## ASSIGNED TASK
Please return the listing below from the line with "(370, 207) = (415, 279): purple" through its last line, exactly, and include nothing else.

----- DATA EXTRACT -----

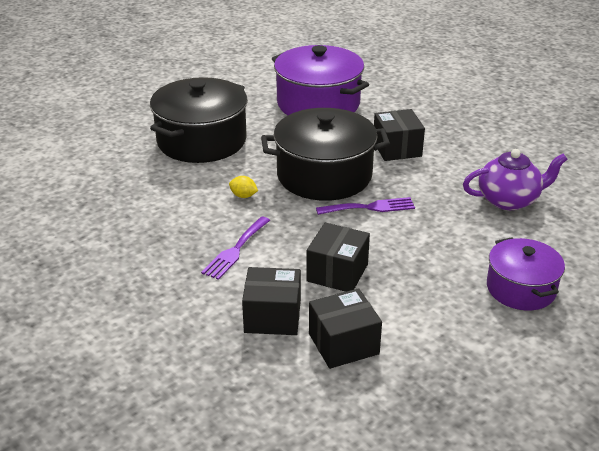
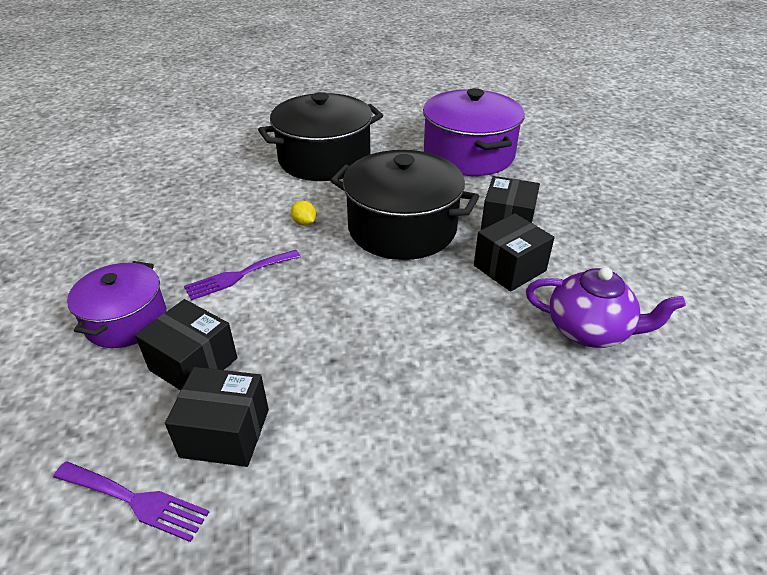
camera: 30 degrees right, 5 degrees up
(337, 272) = (307, 341): black box -> black box (509, 268)
(370, 207) = (415, 279): purple fork -> purple fork (135, 500)
(521, 288) = (501, 460): purple pot -> purple pot (126, 320)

-----

## OUTPUT FOR THIS TASK
(370, 207) = (415, 279): purple fork -> purple fork (135, 500)
(521, 288) = (501, 460): purple pot -> purple pot (126, 320)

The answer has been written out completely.